→ Task details:
Return the whole listing unchanged. Drop the images.

→ Dataset extract:
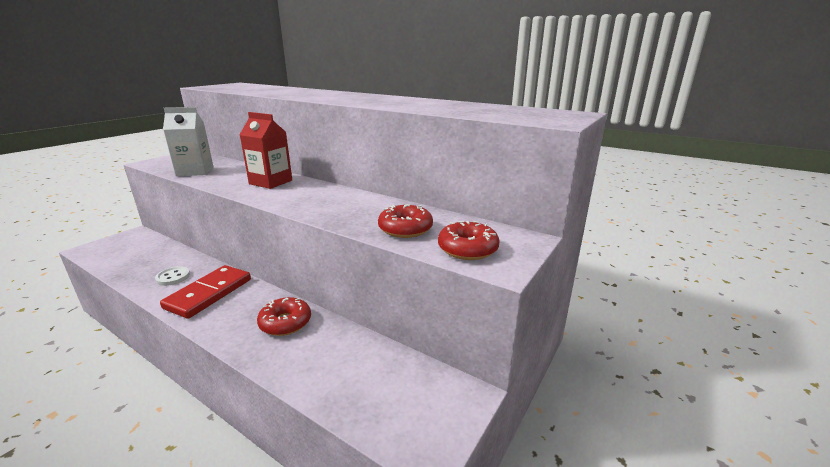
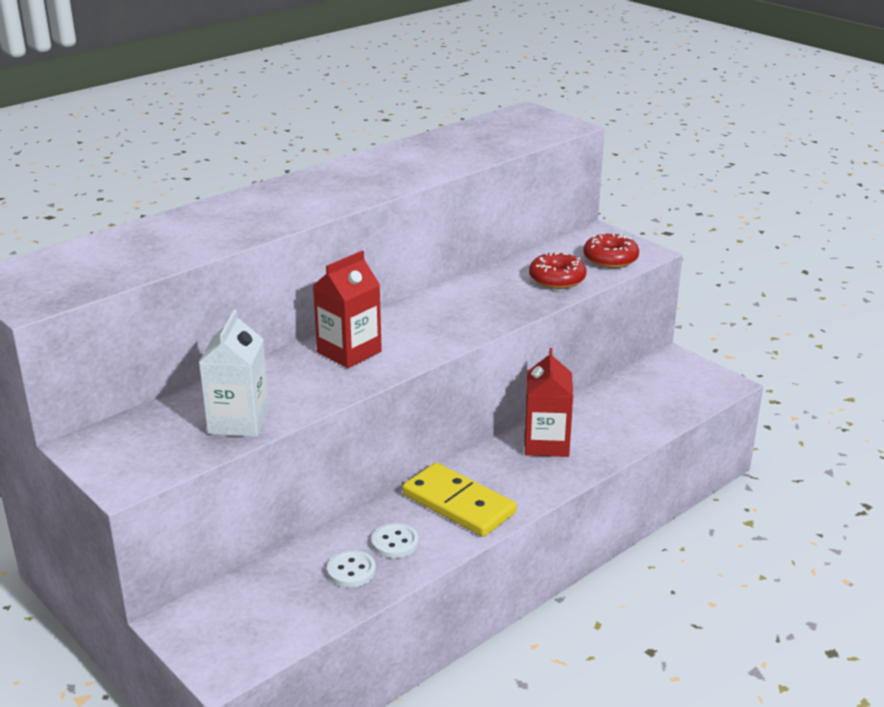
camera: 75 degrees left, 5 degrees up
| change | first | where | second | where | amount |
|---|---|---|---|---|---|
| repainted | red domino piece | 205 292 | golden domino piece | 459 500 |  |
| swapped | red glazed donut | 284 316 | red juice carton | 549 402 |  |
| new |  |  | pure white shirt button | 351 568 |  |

→ Your solution:
camera: 75 degrees left, 5 degrees up
| change | first | where | second | where | amount |
|---|---|---|---|---|---|
| repainted | red domino piece | 205 292 | golden domino piece | 459 500 |  |
| swapped | red glazed donut | 284 316 | red juice carton | 549 402 |  |
| new |  |  | pure white shirt button | 351 568 |  |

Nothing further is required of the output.